(Stored records)
* * * * * * *

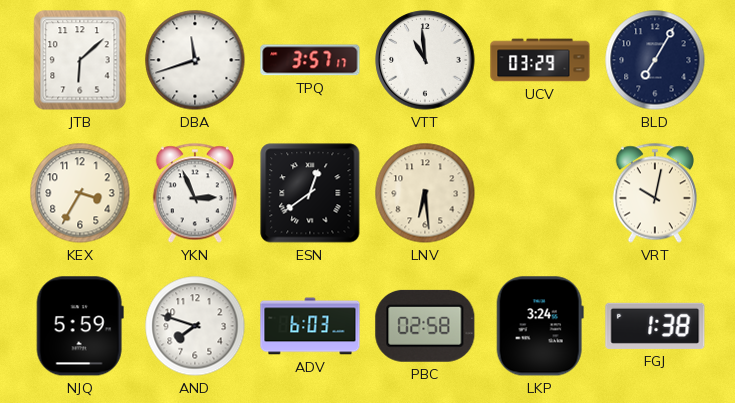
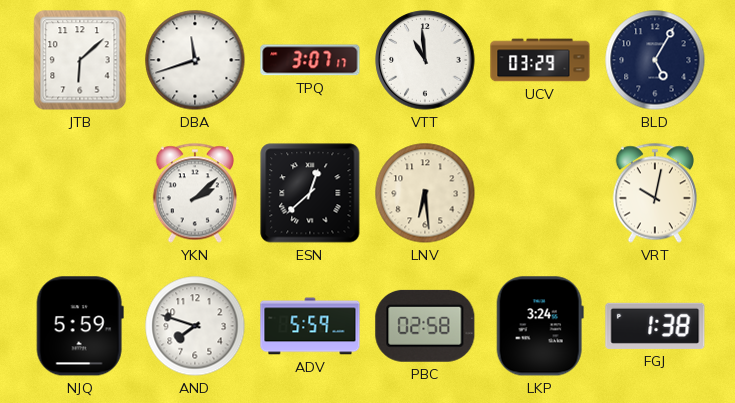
TPQ: 3:57 -> 3:07
BLD: 7:05 -> 5:05
KEX: 3:35 -> none
YKN: 2:56 -> 2:08
ESN: 12:39 -> 12:38
ADV: 6:03 -> 5:59
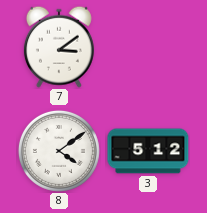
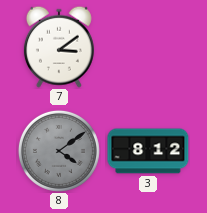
8 dial: white -> grey
3: 5:12 -> 8:12
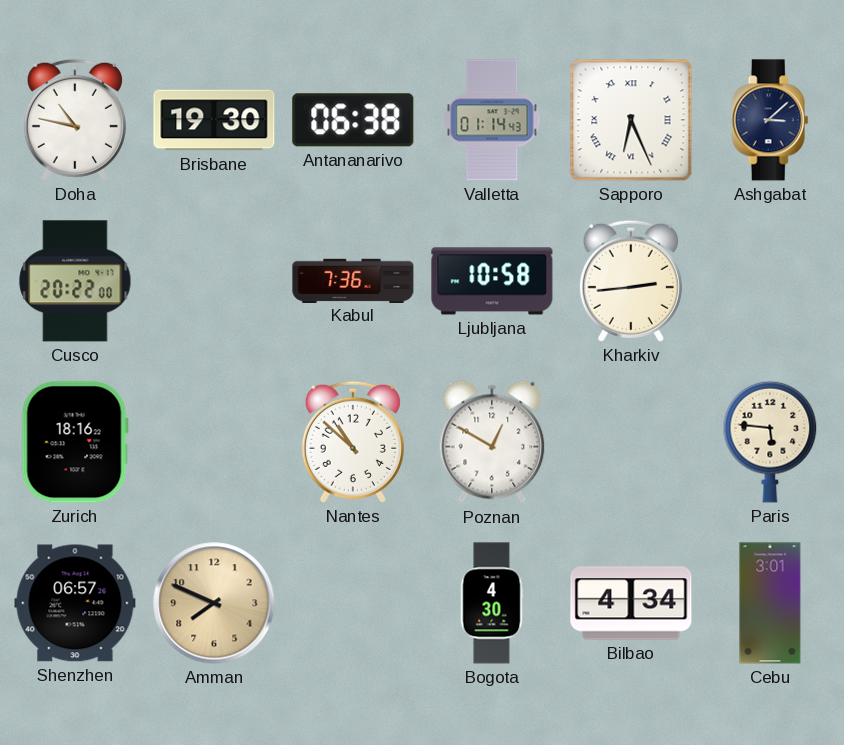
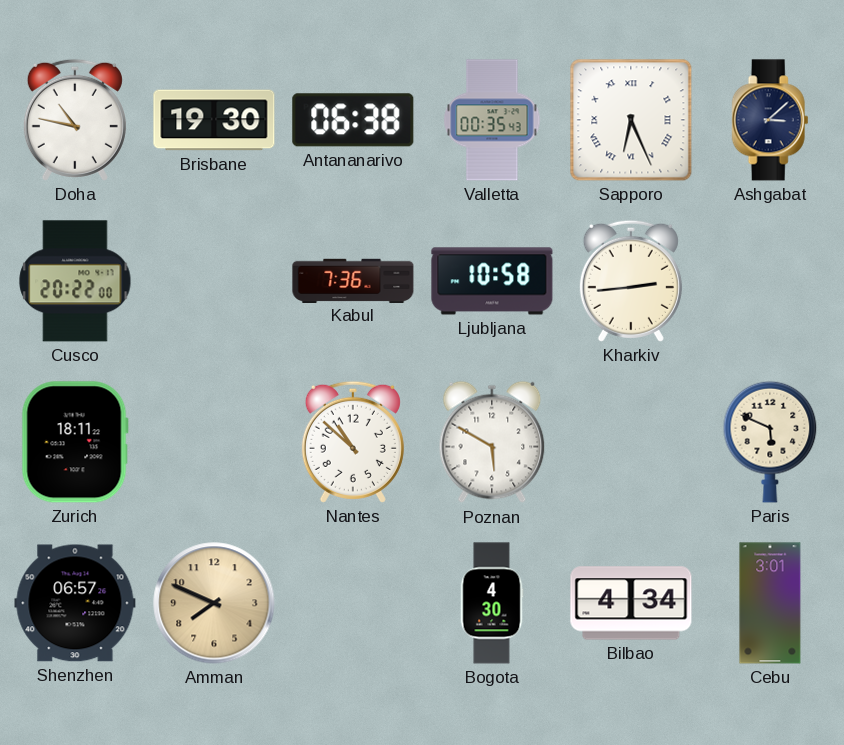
Valletta: 01:14 -> 00:35
Zurich: 18:16 -> 18:11
Poznan: 12:50 -> 5:50
Paris: 5:46 -> 5:49
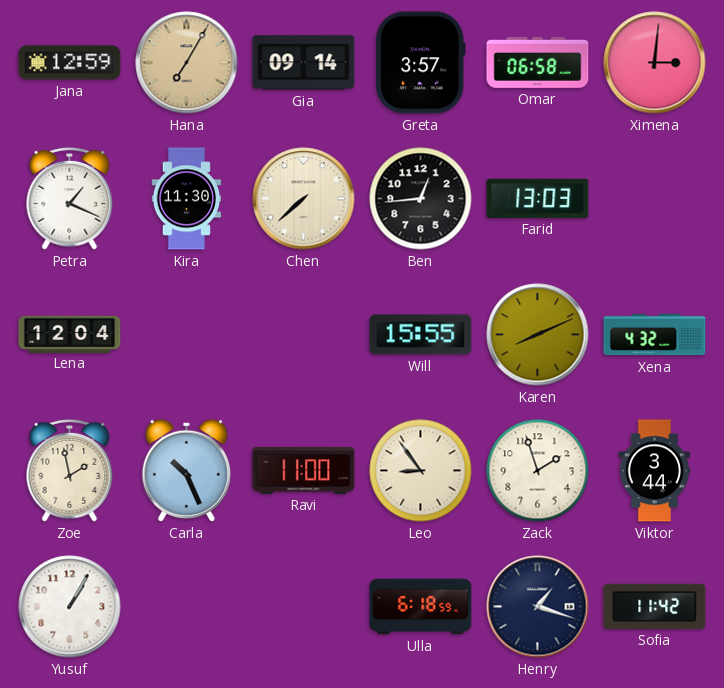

* * * * * * *

**EXERCISE DETAILS**
Put every text line from these items into a JSON list of strings, one string per line, skipping blank lines. Leave the pictures out of your answer.

**RESULT OF THE TASK**
[
  "TPQ: 3:57 -> 3:07",
  "BLD: 7:05 -> 5:05",
  "KEX: 3:35 -> none",
  "YKN: 2:56 -> 2:08",
  "ESN: 12:39 -> 12:38",
  "ADV: 6:03 -> 5:59",
  "8 dial: white -> grey",
  "3: 5:12 -> 8:12",
  "Valletta: 01:14 -> 00:35",
  "Zurich: 18:16 -> 18:11",
  "Poznan: 12:50 -> 5:50",
  "Paris: 5:46 -> 5:49"
]